▸ **How to complete this task**
Repeat the listing exactly. Pictures stay out of your copy.

*** Material for the task ***

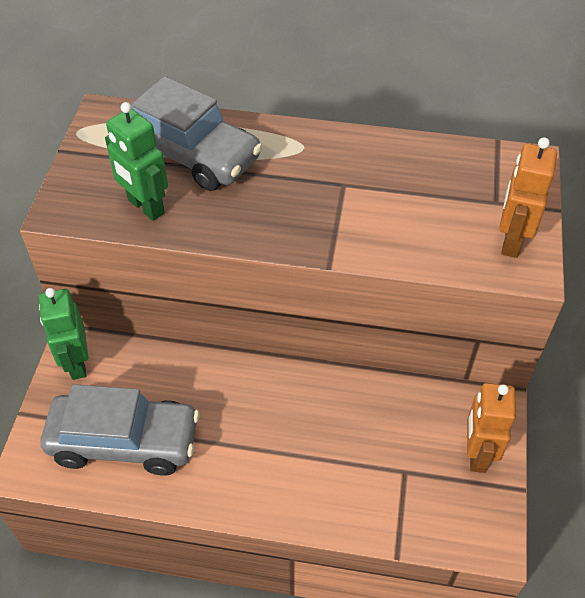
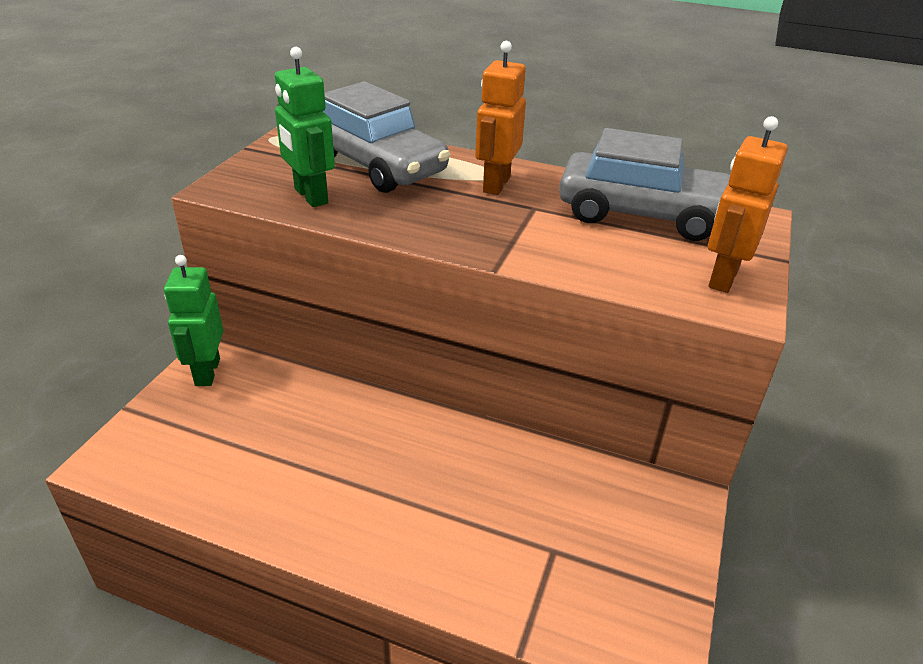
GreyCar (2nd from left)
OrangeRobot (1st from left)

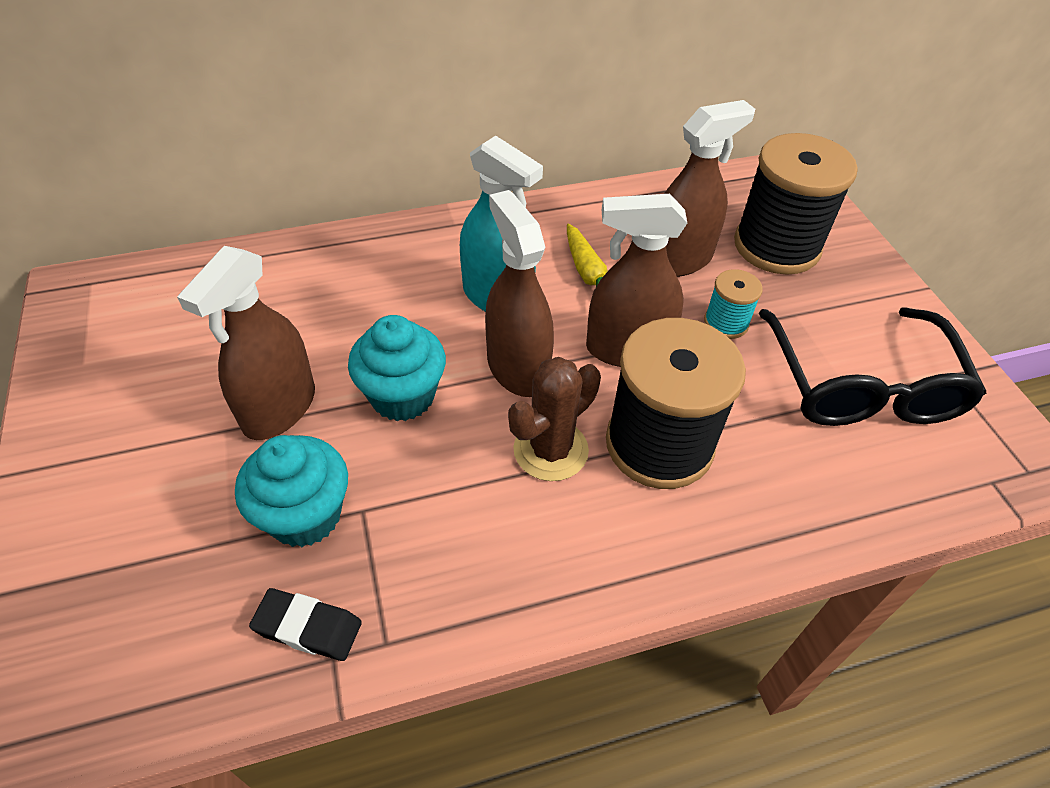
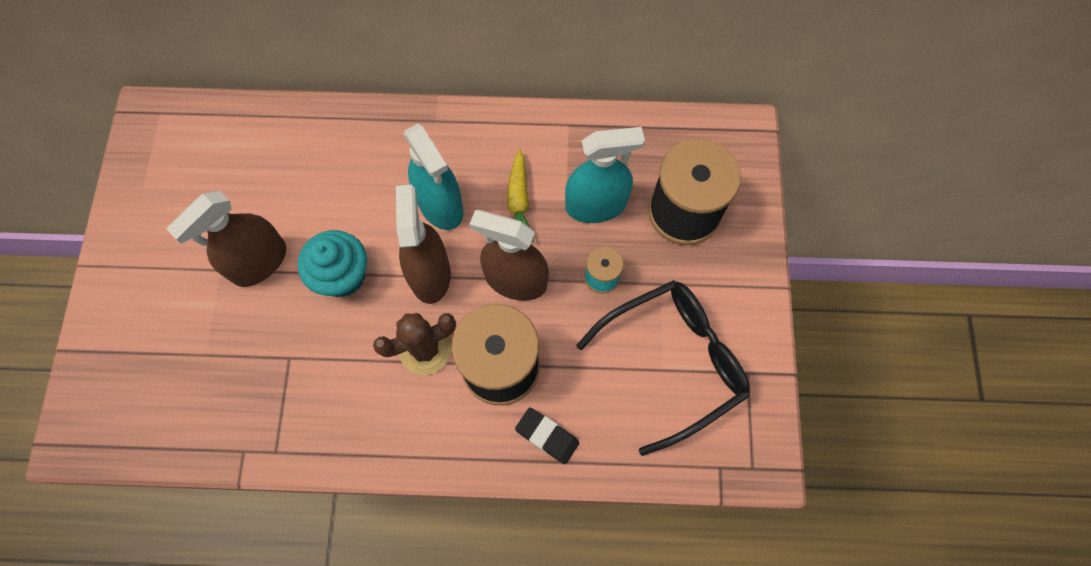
TurquoiseCupcake (1st from left in the first image)
BlackEraser
TurquoiseSprayBottle (2nd from left)
BlackGlasses

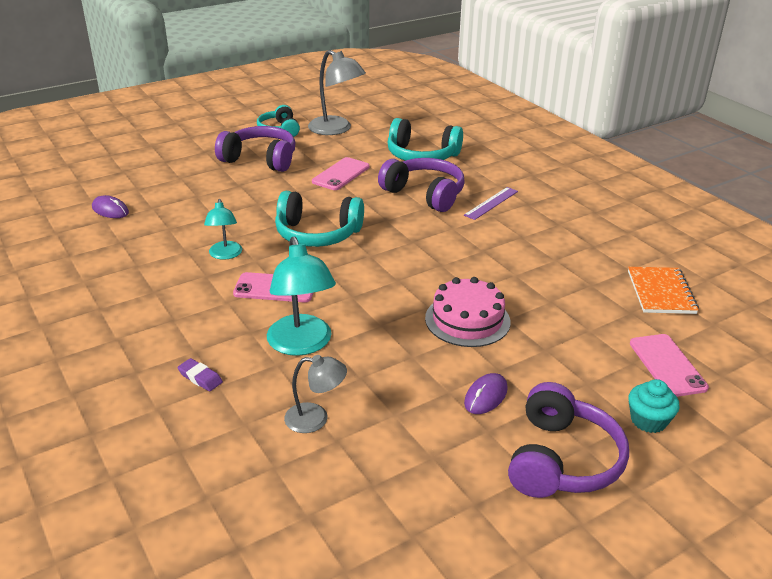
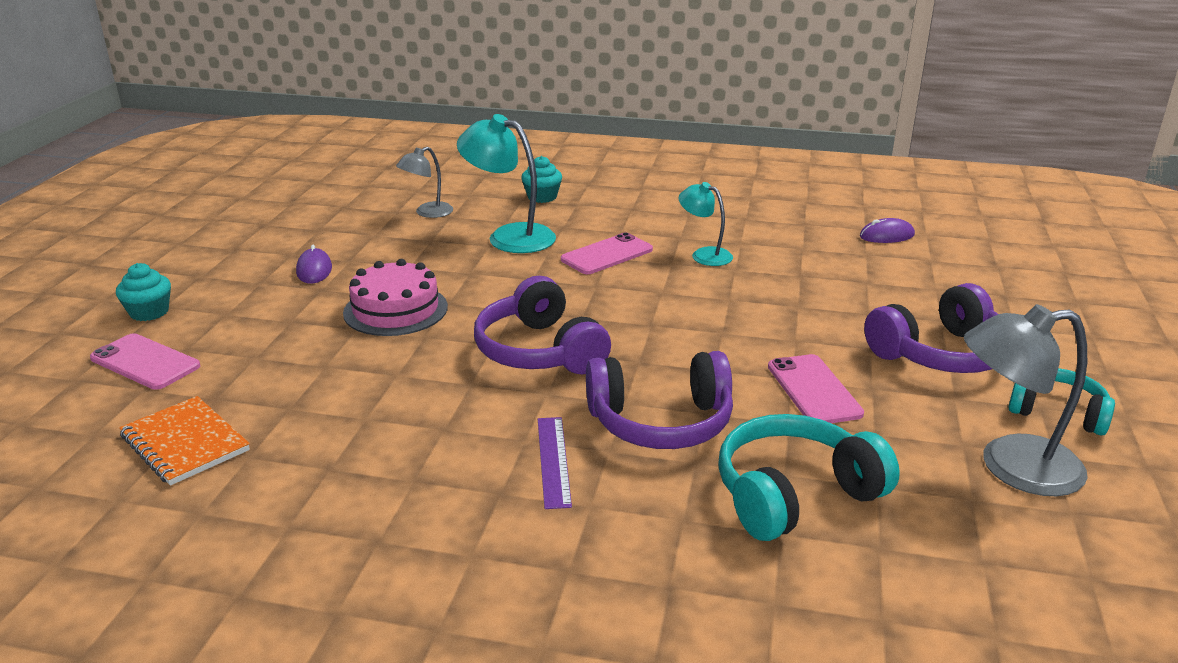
TurquoiseHeadphones (2nd from left in the first image)
PurpleHeadphones (1st from left)
TurquoiseCupcake (2nd from left)

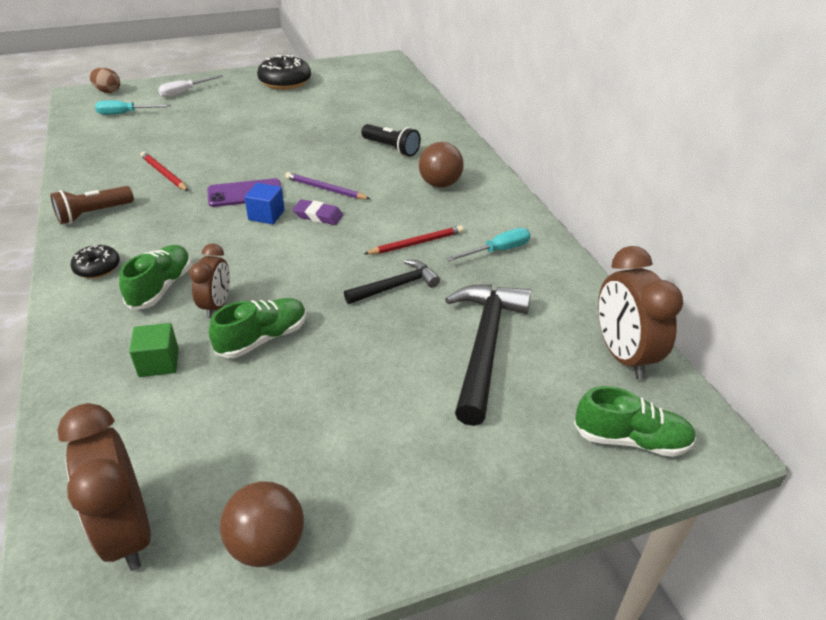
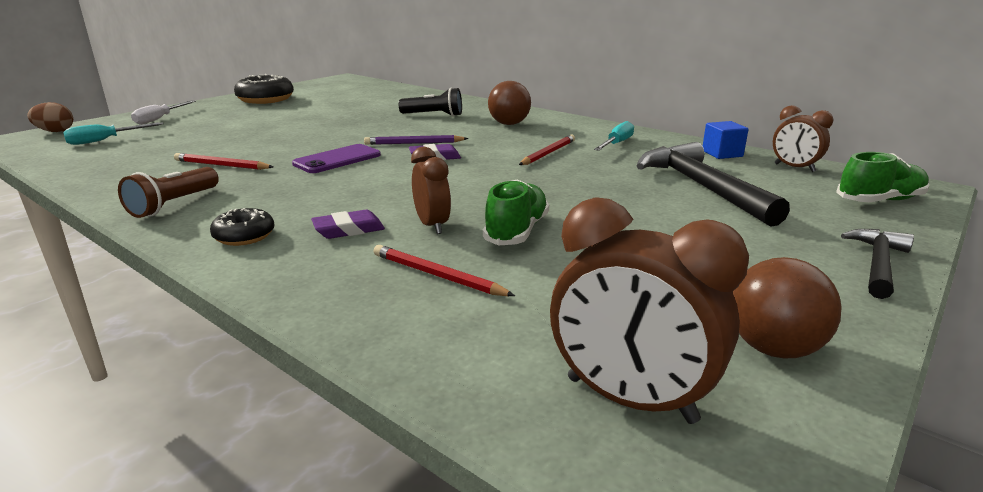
BlueCube
BlackHammer (2nd from left)
PurpleEraser (1st from left)
RedPencil (2nd from left)
BrownClock (3rd from left)

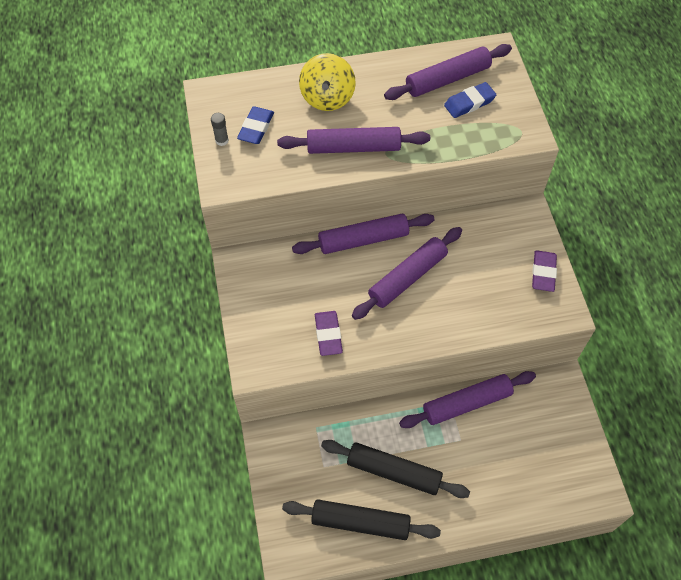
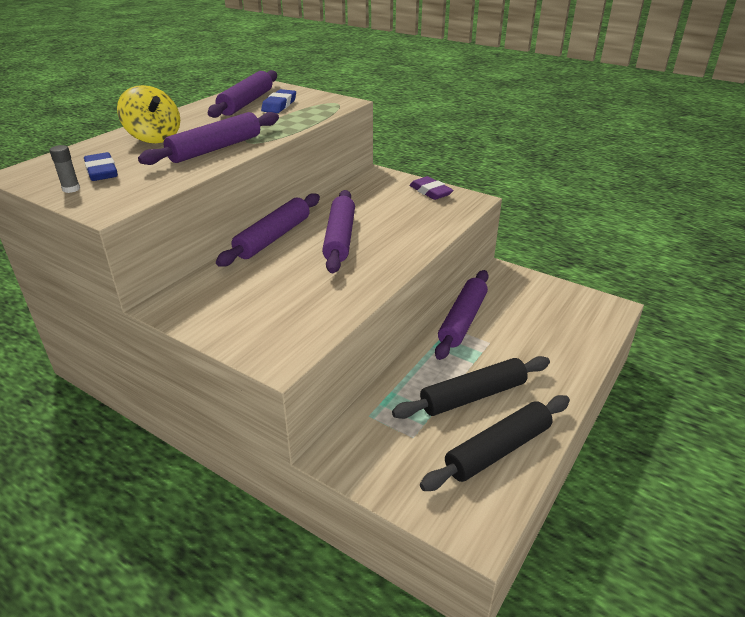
PurpleEraser (1st from left in the first image)

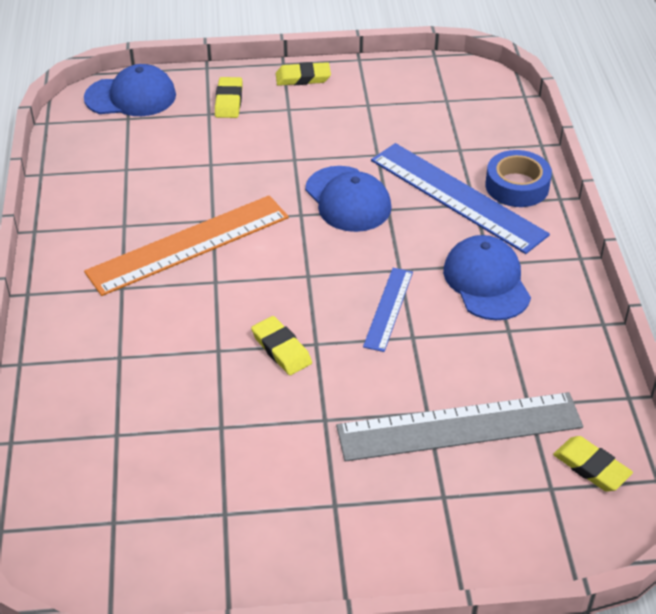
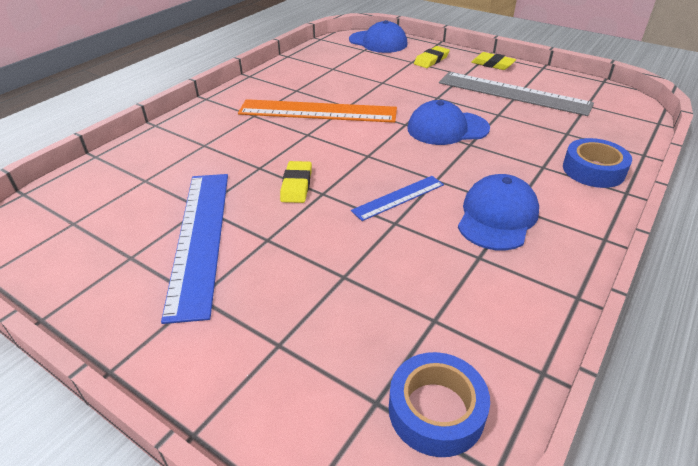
GreyRuler
BlueRuler (1st from left)
BlueTape (1st from left)
BlueCap (2nd from left)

*** End of Material for the task ***

▸ **Result below**
GreyCar (2nd from left)
OrangeRobot (1st from left)

TurquoiseCupcake (1st from left in the first image)
BlackEraser
TurquoiseSprayBottle (2nd from left)
BlackGlasses

TurquoiseHeadphones (2nd from left in the first image)
PurpleHeadphones (1st from left)
TurquoiseCupcake (2nd from left)

BlueCube
BlackHammer (2nd from left)
PurpleEraser (1st from left)
RedPencil (2nd from left)
BrownClock (3rd from left)

PurpleEraser (1st from left in the first image)

GreyRuler
BlueRuler (1st from left)
BlueTape (1st from left)
BlueCap (2nd from left)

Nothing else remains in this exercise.